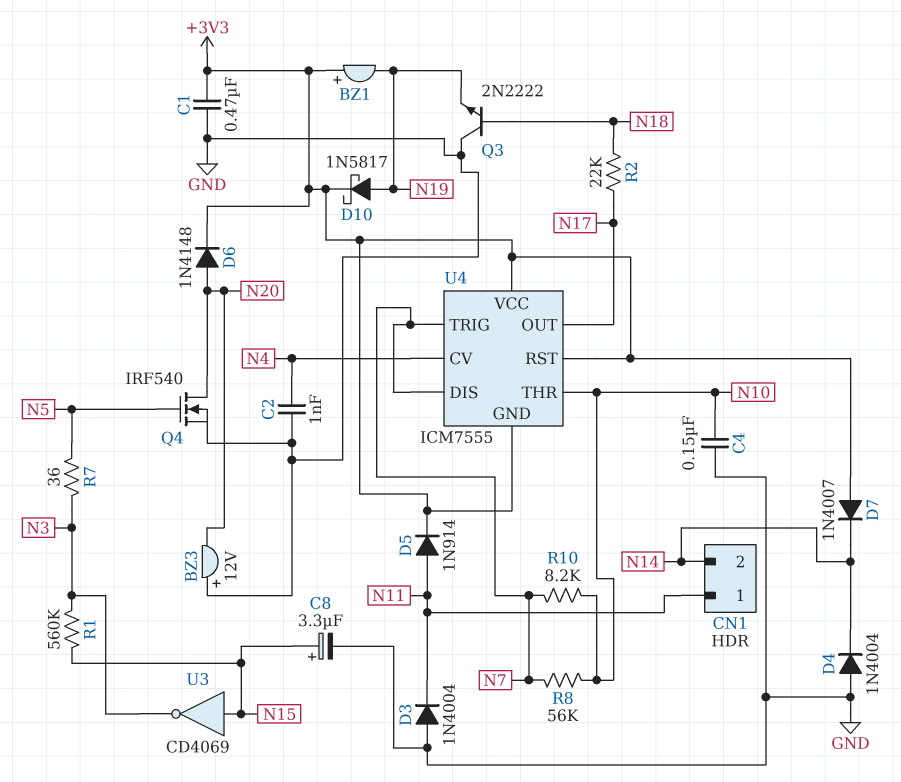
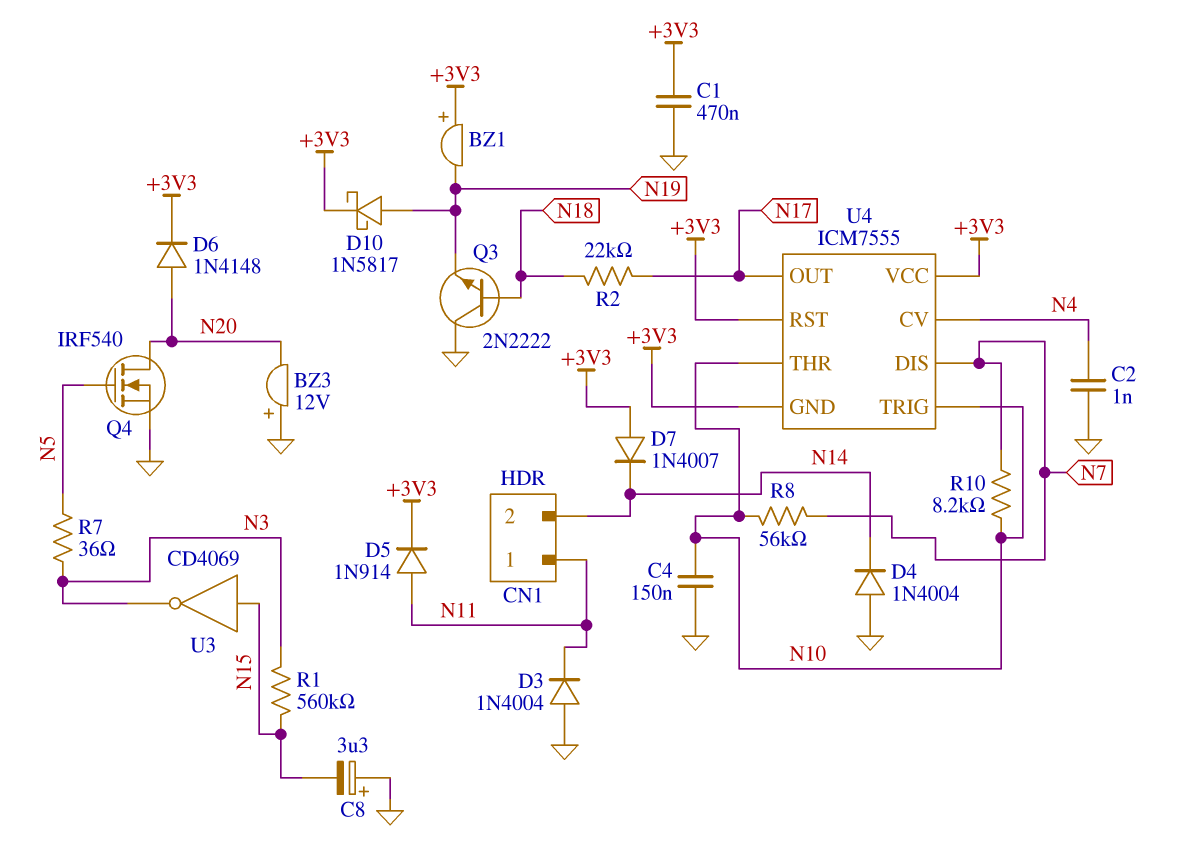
C8: 3.3uF (plus N15, minus GND) -> 3.3uF (plus GND, minus N15)
U4 pin TRIG: N7 -> N10

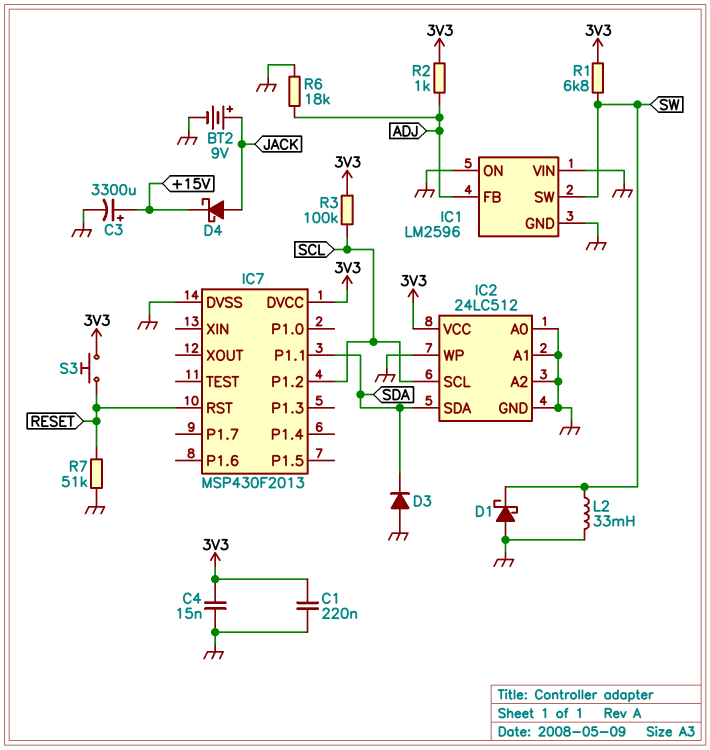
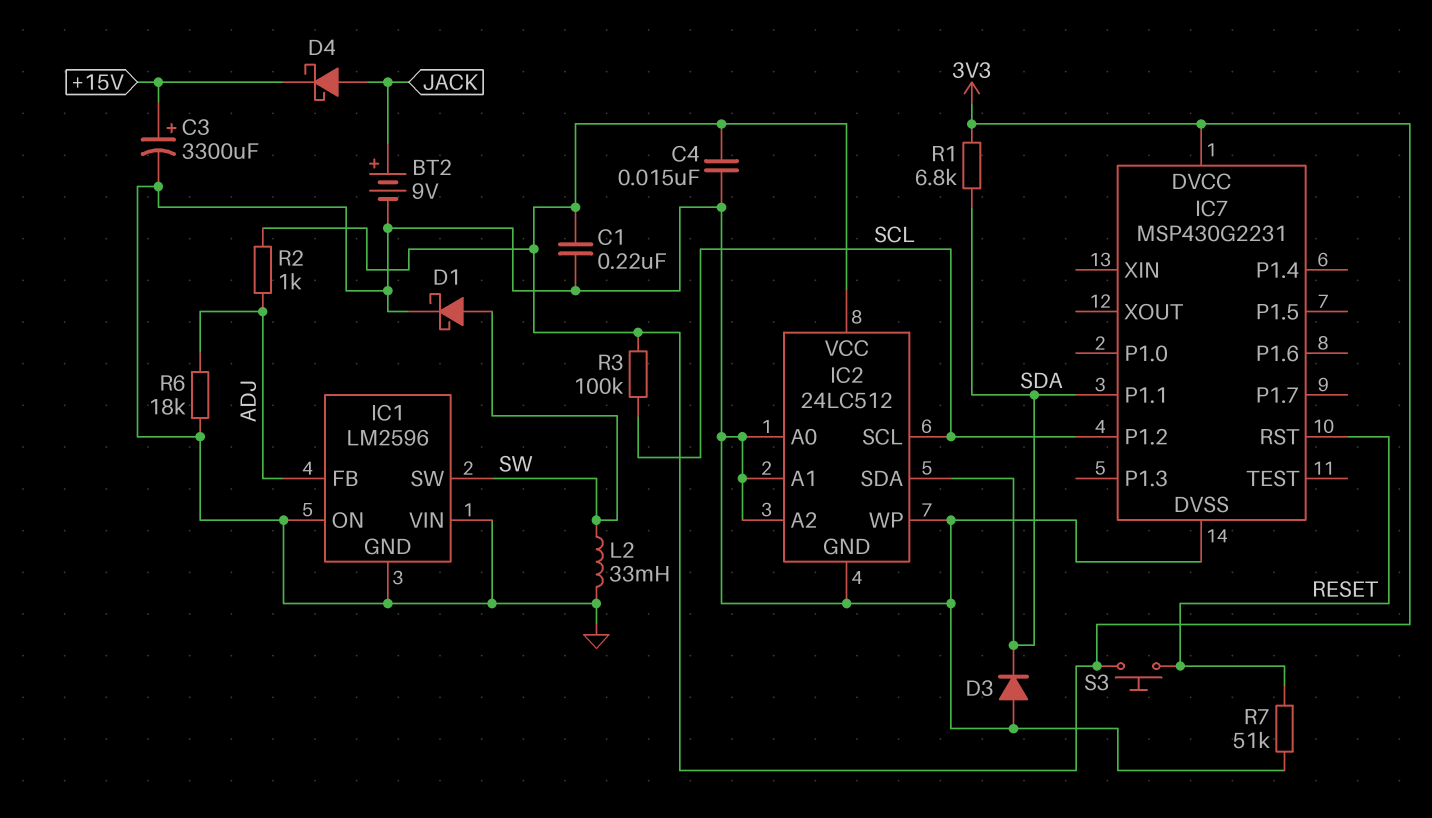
D1: schottky (A GND, K SW) -> schottky (A SW, K GND)
IC7: MSP430F2013 -> MSP430G2231
R1: 6.8k (3V3, SW) -> 6.8k (3V3, SDA)

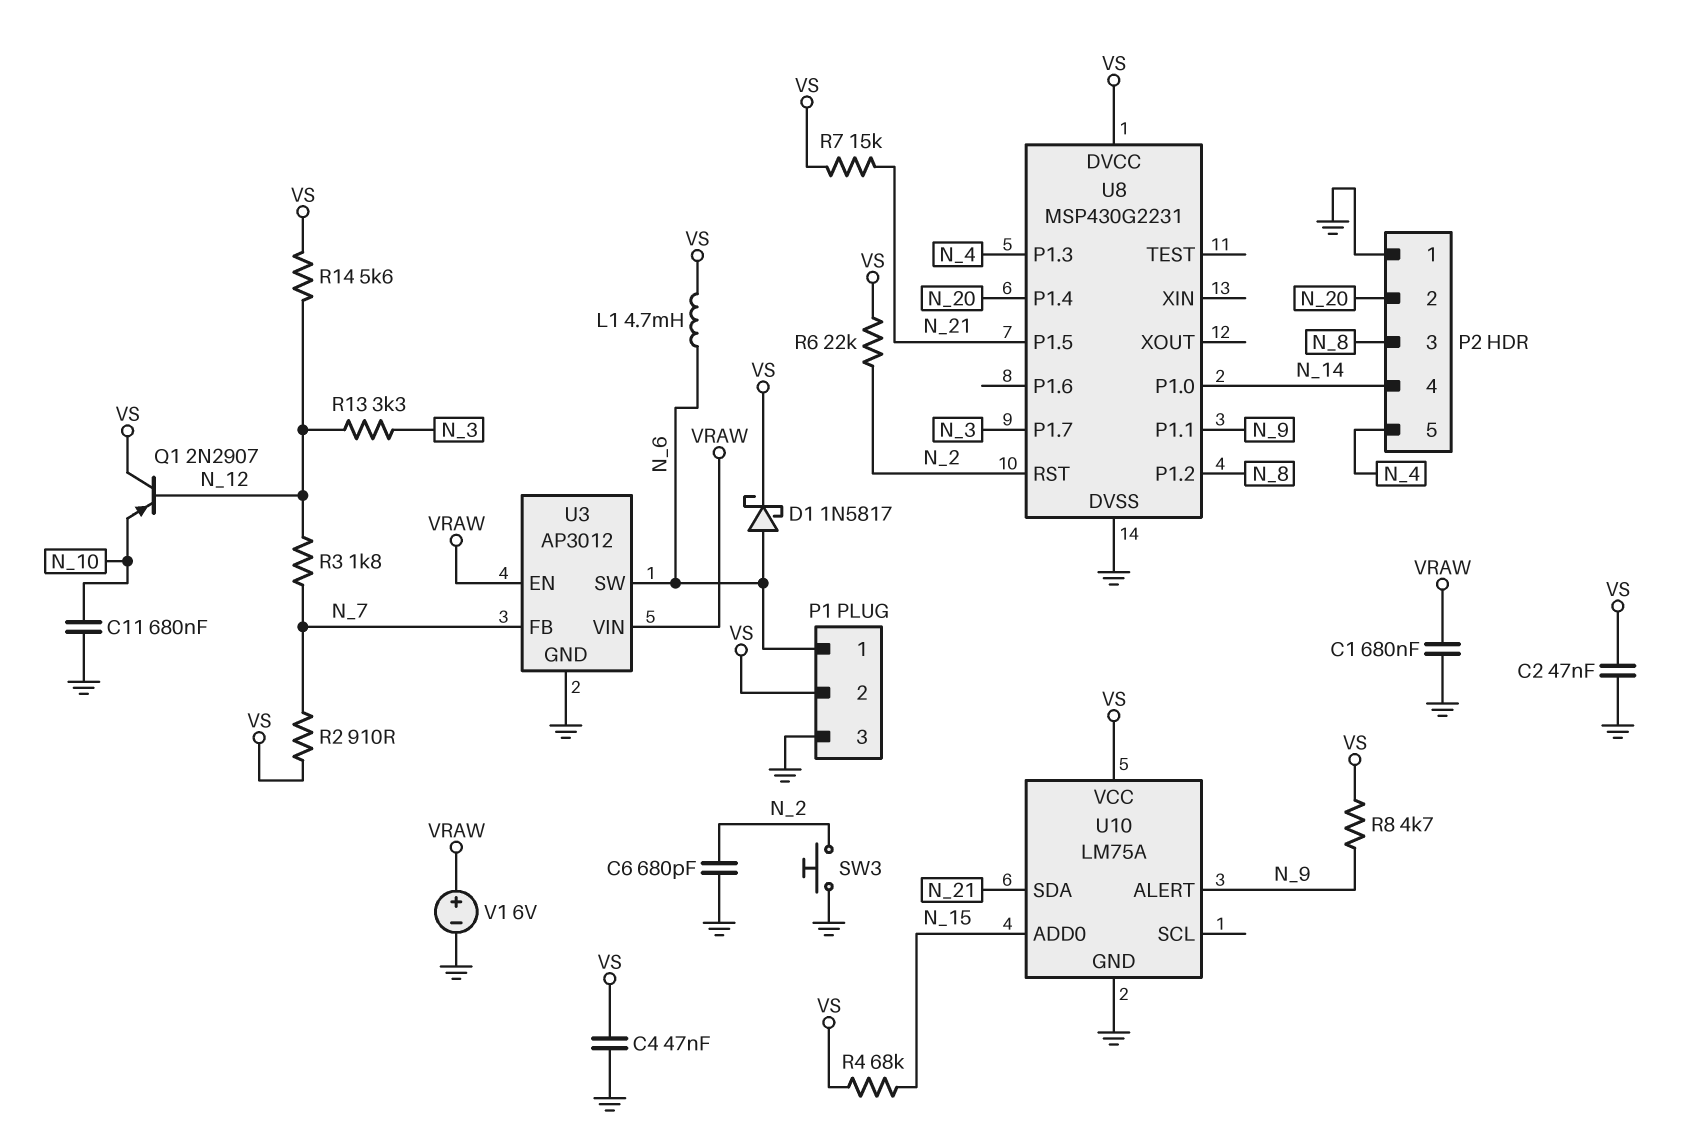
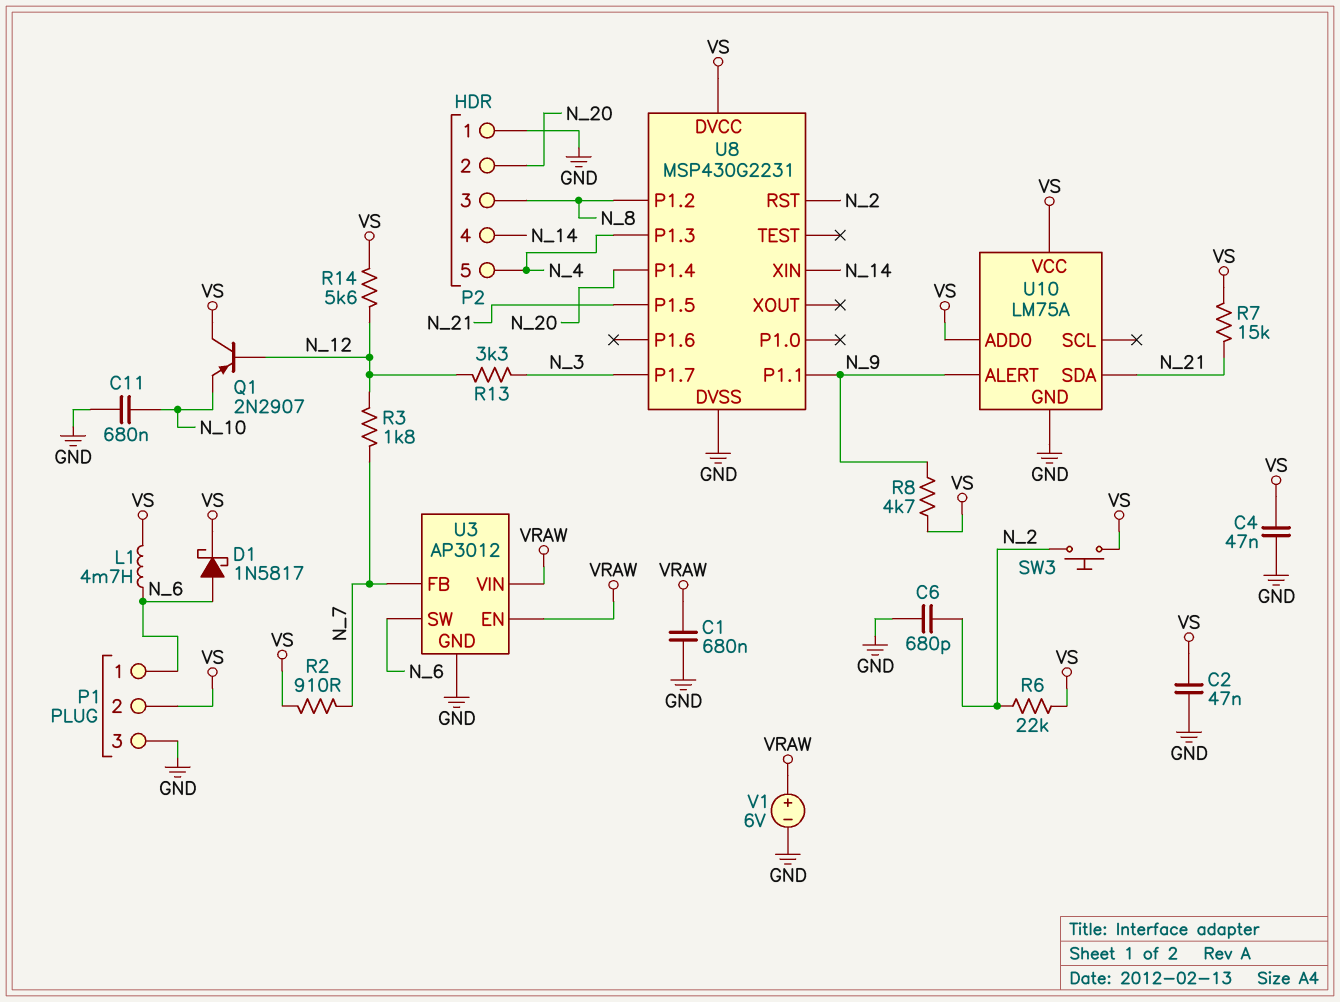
R4: 68k (N_15, VS) -> none
SW3: button (GND, N_2) -> button (N_2, VS)
U8 pin P1.0: N_14 -> none
U8 pin XIN: none -> N_14
U10 pin ADD0: N_15 -> VS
=-=-=-=-=
From the line that contains "D1: schottky (A" down to the final line of the entries above, please copy each line exactly, excluding pictures.

D1: schottky (A GND, K SW) -> schottky (A SW, K GND)
IC7: MSP430F2013 -> MSP430G2231
R1: 6.8k (3V3, SW) -> 6.8k (3V3, SDA)

R4: 68k (N_15, VS) -> none
SW3: button (GND, N_2) -> button (N_2, VS)
U8 pin P1.0: N_14 -> none
U8 pin XIN: none -> N_14
U10 pin ADD0: N_15 -> VS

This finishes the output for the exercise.